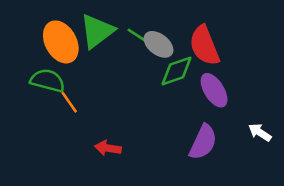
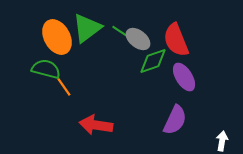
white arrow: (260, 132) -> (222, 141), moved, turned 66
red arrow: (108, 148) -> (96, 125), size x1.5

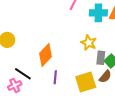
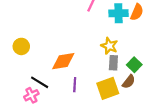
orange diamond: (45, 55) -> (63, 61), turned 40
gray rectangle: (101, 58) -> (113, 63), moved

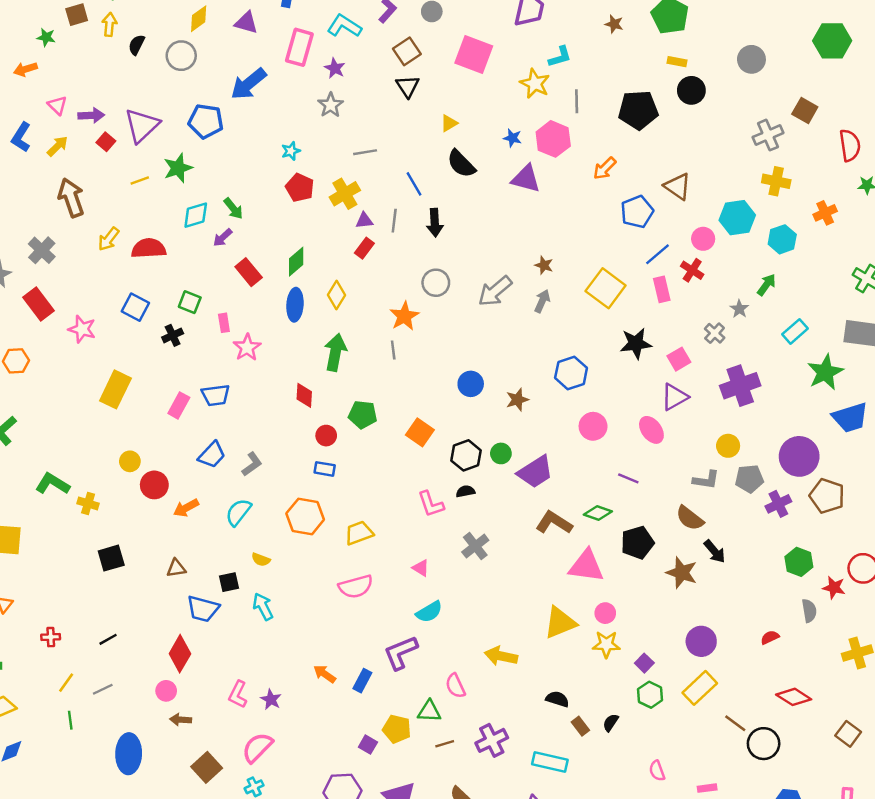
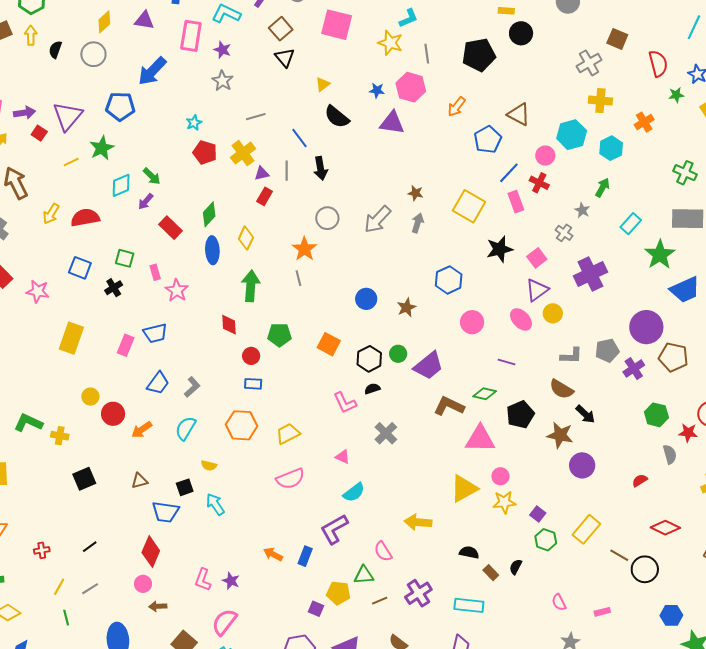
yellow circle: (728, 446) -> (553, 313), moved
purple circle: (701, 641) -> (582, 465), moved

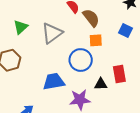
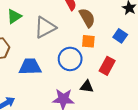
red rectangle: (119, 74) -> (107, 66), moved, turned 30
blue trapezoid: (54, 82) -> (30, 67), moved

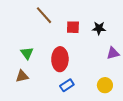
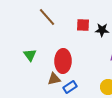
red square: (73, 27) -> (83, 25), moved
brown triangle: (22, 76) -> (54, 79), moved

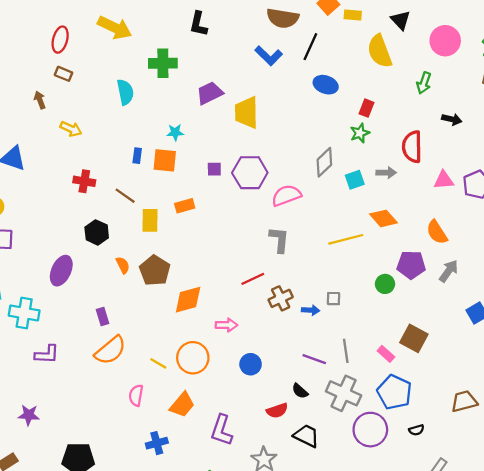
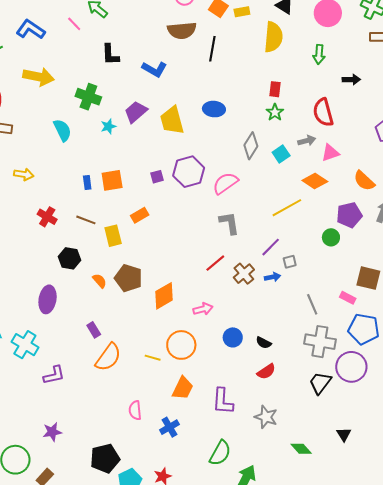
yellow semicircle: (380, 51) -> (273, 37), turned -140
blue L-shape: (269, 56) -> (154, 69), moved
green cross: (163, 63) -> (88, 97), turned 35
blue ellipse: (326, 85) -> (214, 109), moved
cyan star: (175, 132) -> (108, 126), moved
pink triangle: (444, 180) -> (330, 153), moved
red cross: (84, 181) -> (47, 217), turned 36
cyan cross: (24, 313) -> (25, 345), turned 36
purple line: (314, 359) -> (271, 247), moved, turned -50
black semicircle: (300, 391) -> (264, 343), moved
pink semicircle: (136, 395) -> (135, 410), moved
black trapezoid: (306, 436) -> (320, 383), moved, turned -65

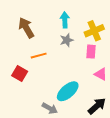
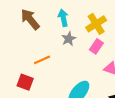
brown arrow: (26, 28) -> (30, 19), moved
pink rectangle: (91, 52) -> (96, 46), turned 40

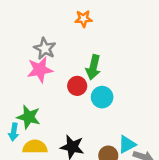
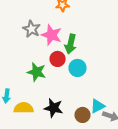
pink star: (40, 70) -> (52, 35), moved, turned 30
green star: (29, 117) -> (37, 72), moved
--------
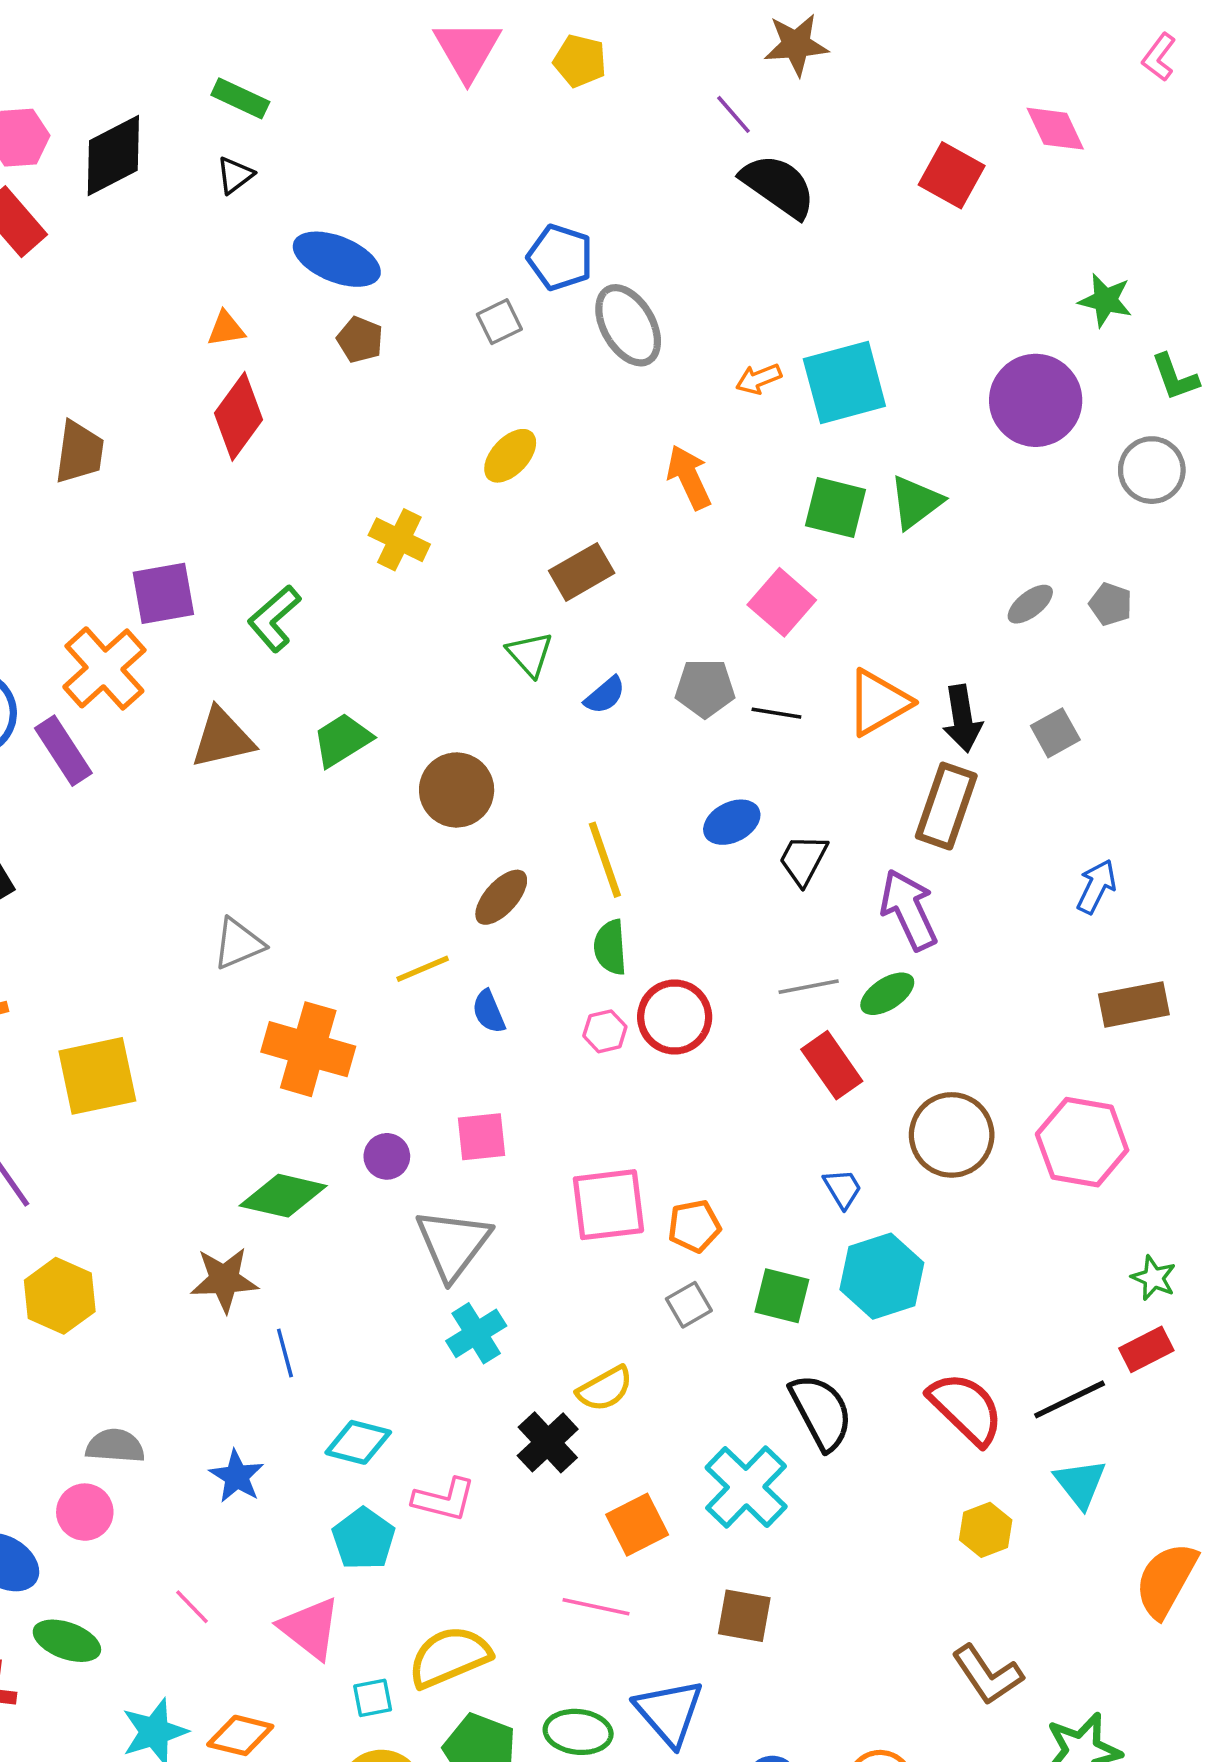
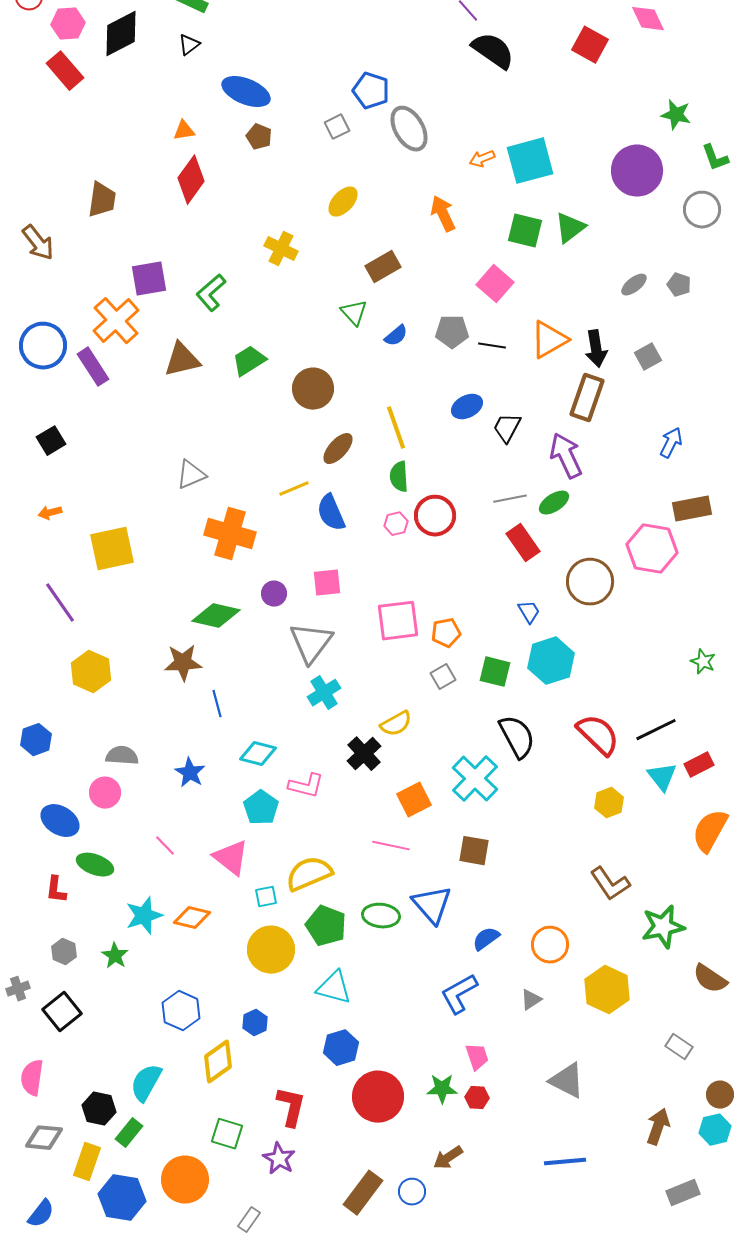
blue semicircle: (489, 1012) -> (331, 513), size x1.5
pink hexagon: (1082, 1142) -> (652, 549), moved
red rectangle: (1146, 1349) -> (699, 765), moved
--------
What is needed is an exact copy of the lines above, from the one holding "pink triangle: (444, 180)" down to the one holding "pink rectangle: (91, 52)", with those two included and the pictures left out.

— Exercise output —
pink triangle: (444, 180) -> (330, 153), moved
red cross: (84, 181) -> (47, 217), turned 36
cyan cross: (24, 313) -> (25, 345), turned 36
purple line: (314, 359) -> (271, 247), moved, turned -50
black semicircle: (300, 391) -> (264, 343), moved
pink semicircle: (136, 395) -> (135, 410), moved
black trapezoid: (306, 436) -> (320, 383), moved, turned -65

brown arrow: (26, 28) -> (30, 19), moved
pink rectangle: (91, 52) -> (96, 46), turned 40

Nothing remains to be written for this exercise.